What you should do:
Your copy should begin at the line containing "Identify features in" and end at the last line of the records; transcribe those lines exactly and leave out every picture.

The data:
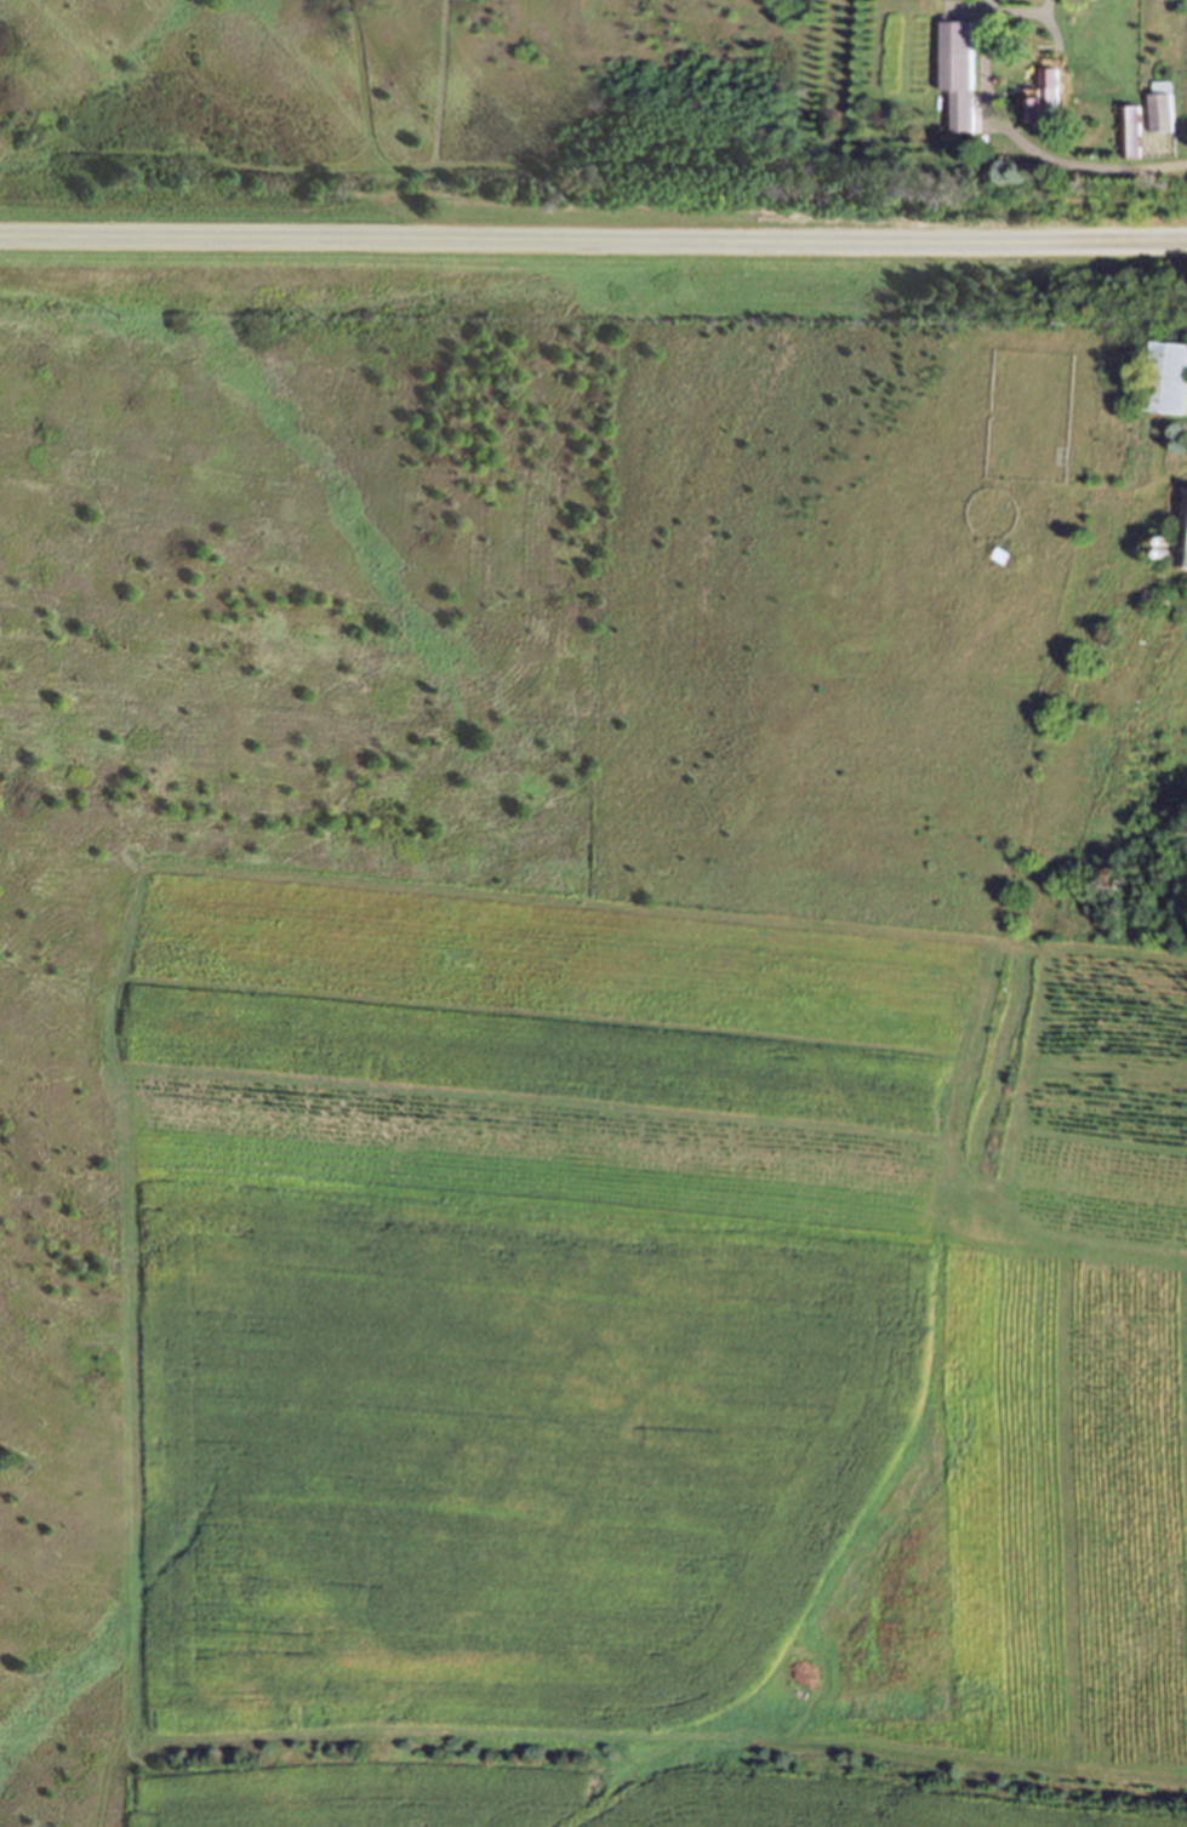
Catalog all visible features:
building: (961, 72)
building: (1048, 94)
building: (1163, 106)
building: (1133, 130)
road: (1037, 150)
road: (593, 241)
building: (1168, 377)
building: (1180, 538)
building: (1157, 597)

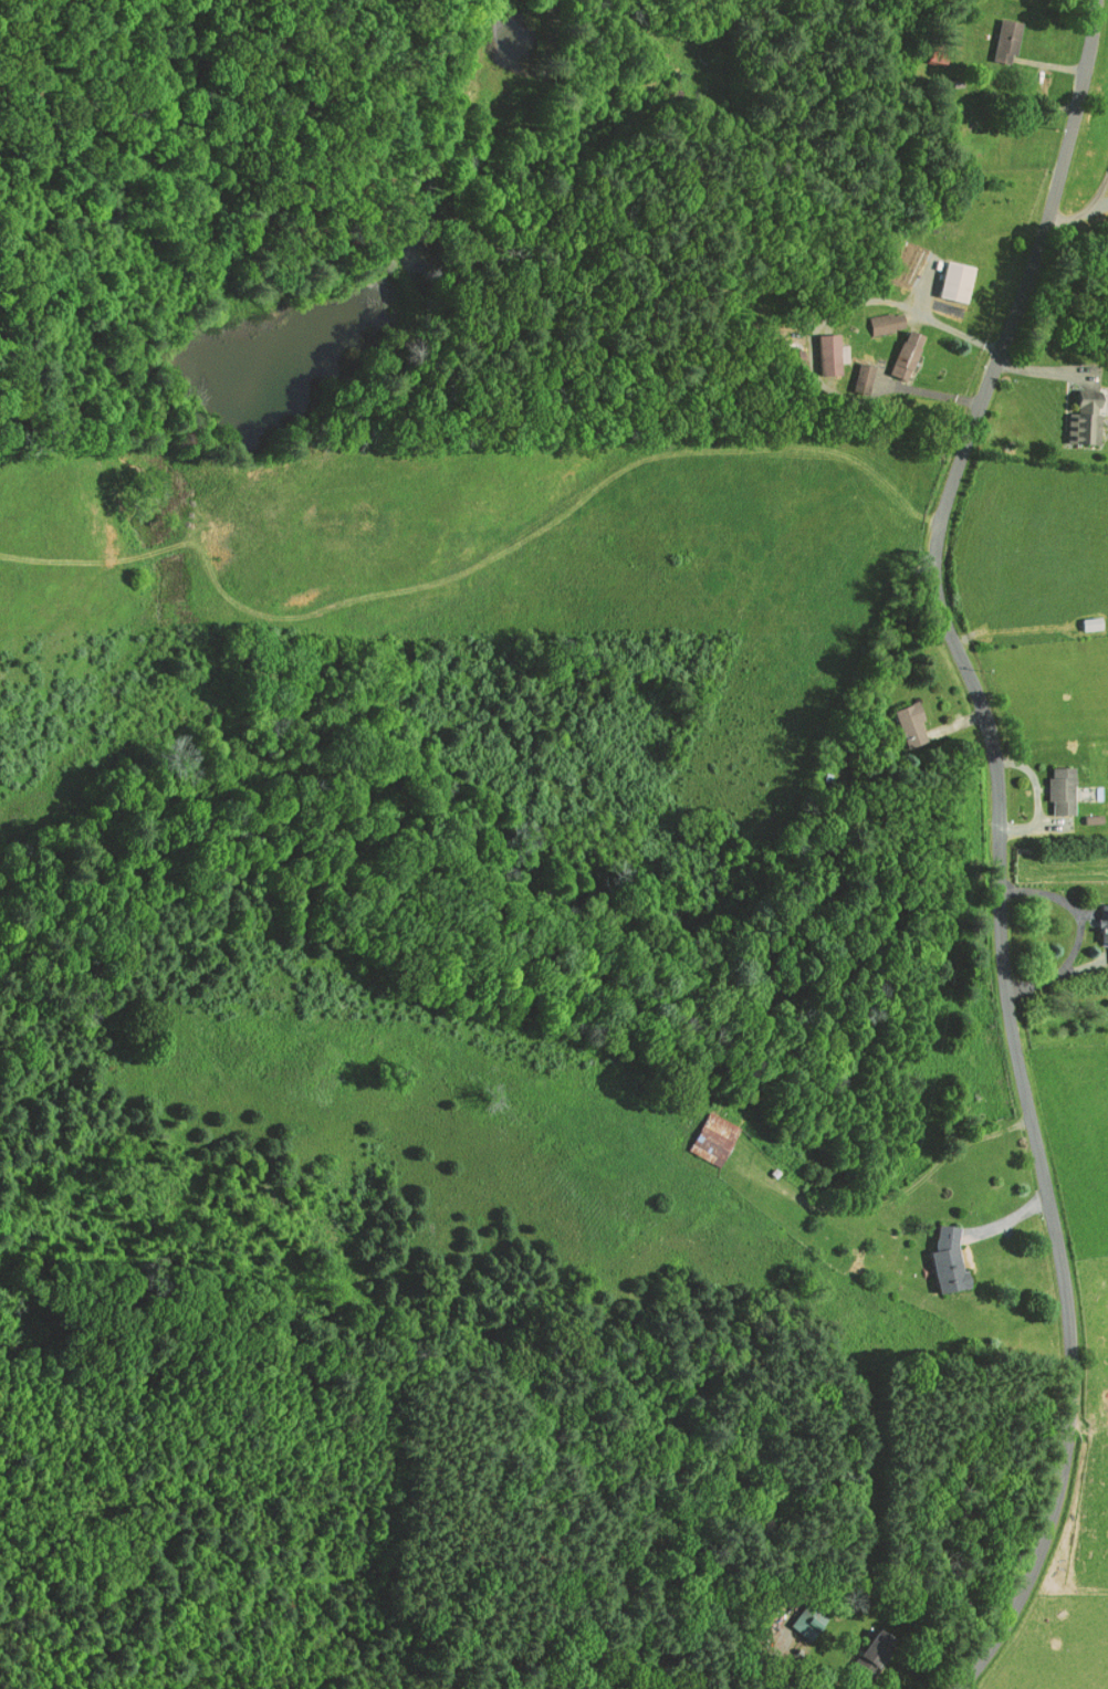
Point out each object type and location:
road: (1085, 212)
road: (909, 310)
road: (1000, 843)
road: (899, 1198)

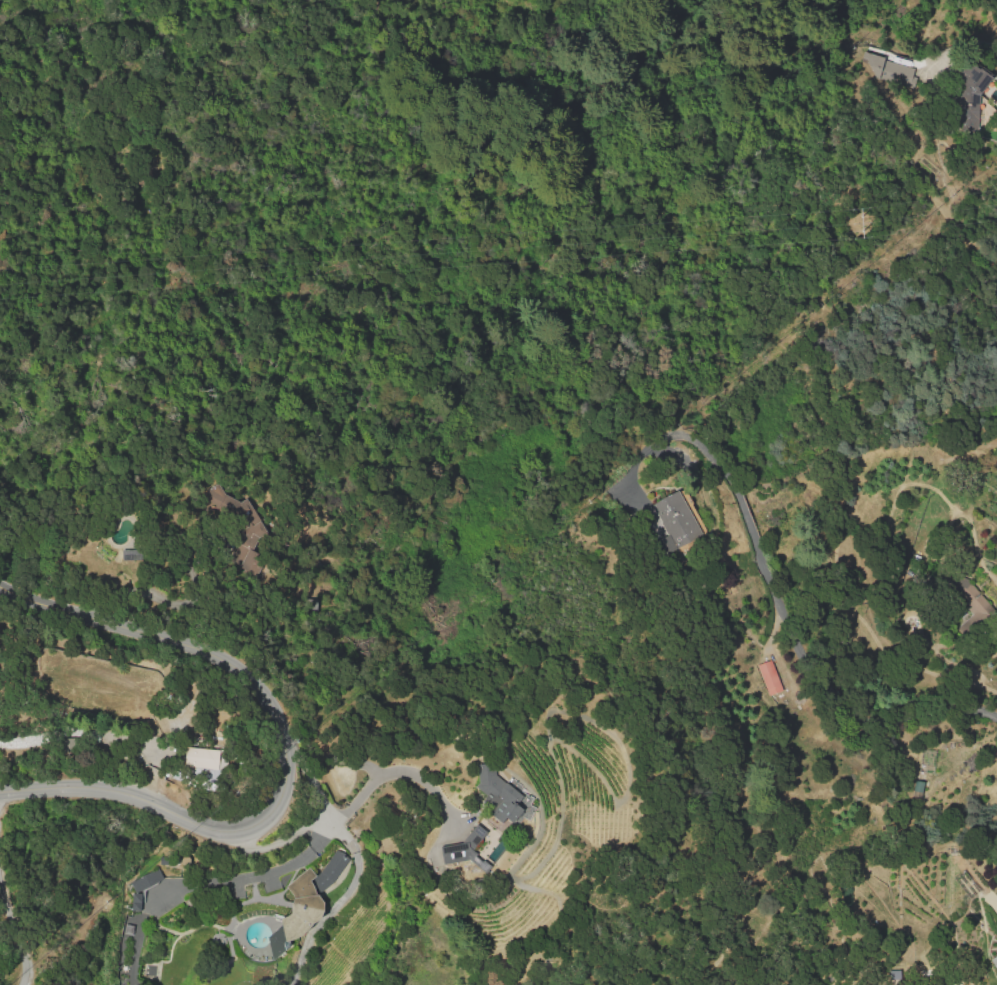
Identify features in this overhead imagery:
building: (887, 69)
building: (977, 91)
building: (683, 521)
building: (238, 526)
building: (133, 555)
road: (781, 611)
building: (770, 675)
road: (285, 751)
building: (203, 757)
building: (220, 761)
road: (391, 771)
building: (495, 787)
building: (510, 812)
road: (314, 824)
building: (467, 848)
building: (334, 867)
building: (146, 880)
road: (203, 882)
road: (342, 902)
building: (299, 911)
road: (15, 937)
building: (994, 960)

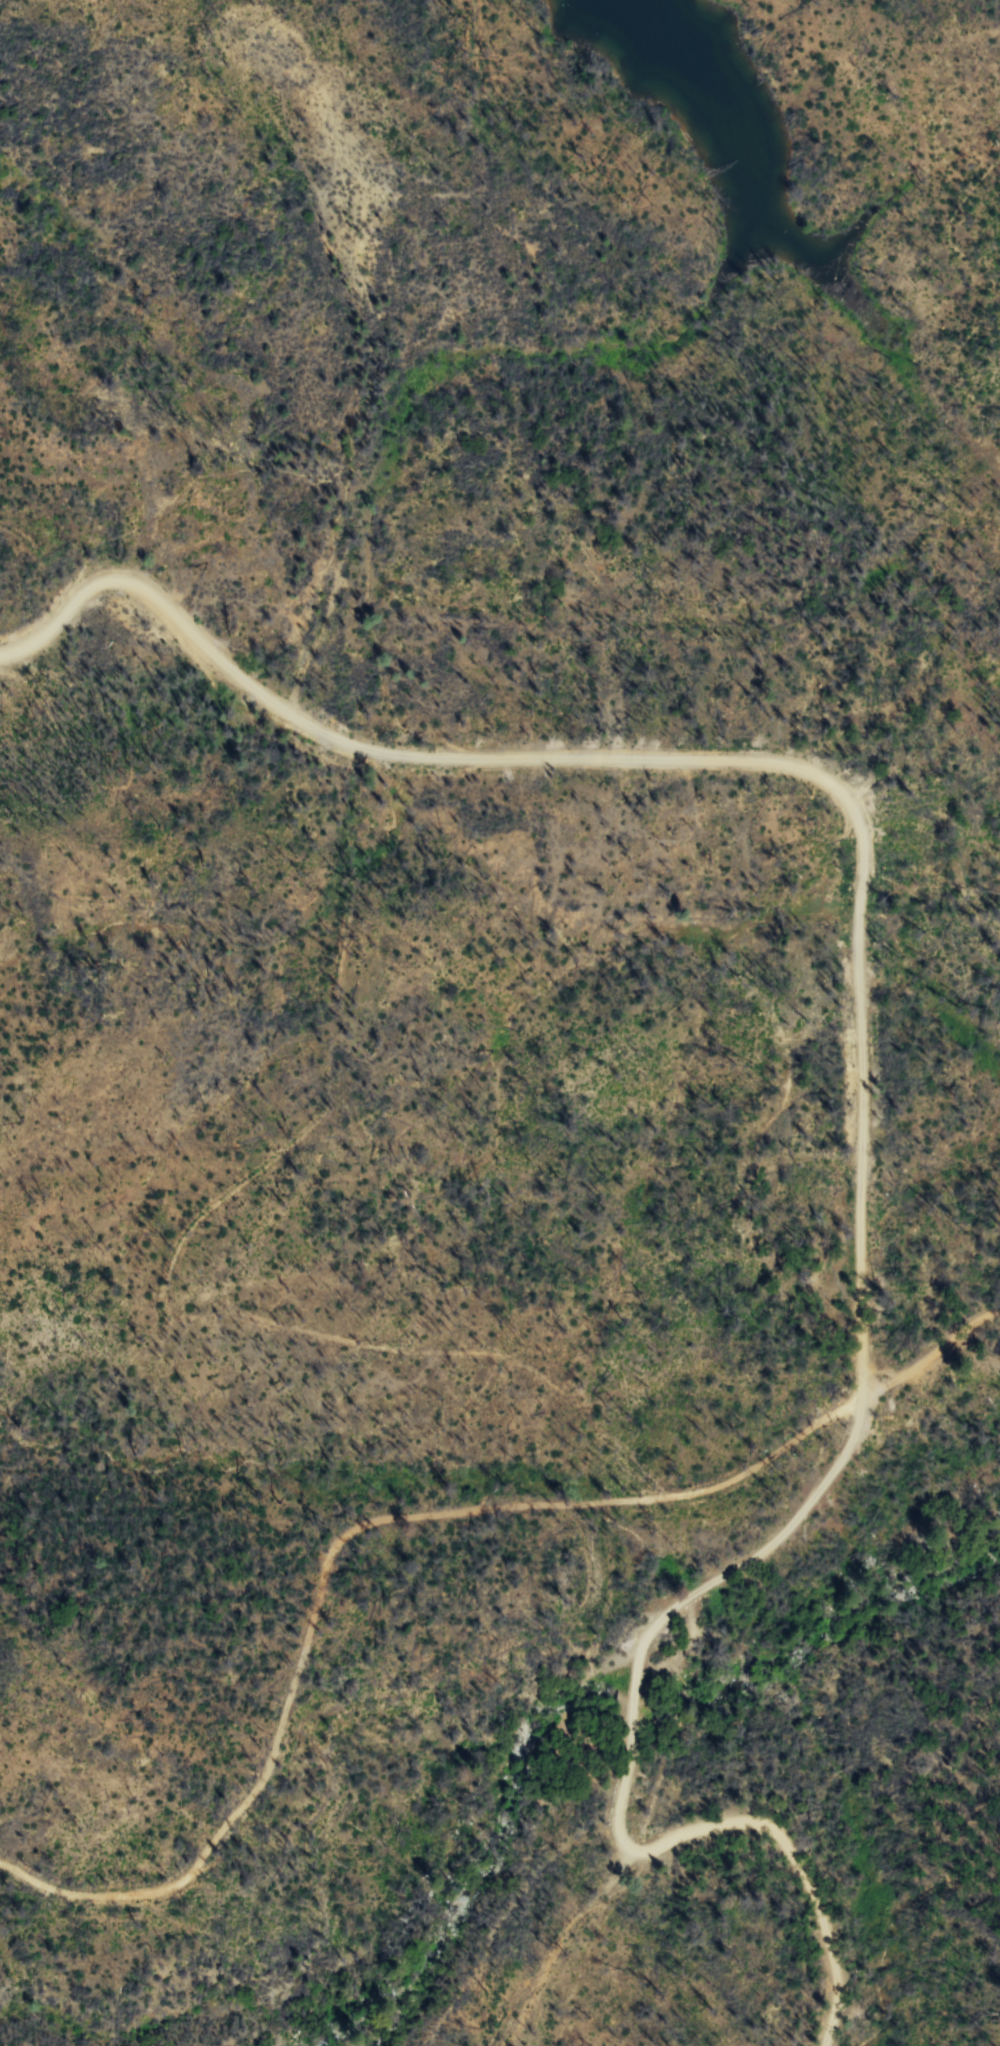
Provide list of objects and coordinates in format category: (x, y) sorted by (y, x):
road: (863, 1090)
road: (934, 1355)
road: (337, 1544)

Answer to the exercise:
Identify features in this overhead imagery:
building: (887, 69)
building: (977, 91)
building: (683, 521)
building: (238, 526)
building: (133, 555)
road: (781, 611)
building: (770, 675)
road: (285, 751)
building: (203, 757)
building: (220, 761)
road: (391, 771)
building: (495, 787)
building: (510, 812)
road: (314, 824)
building: (467, 848)
building: (334, 867)
building: (146, 880)
road: (203, 882)
road: (342, 902)
building: (299, 911)
road: (15, 937)
building: (994, 960)

Provide list of objects and coordinates in format category: (x, y) sorted by (y, x):
road: (863, 1090)
road: (934, 1355)
road: (337, 1544)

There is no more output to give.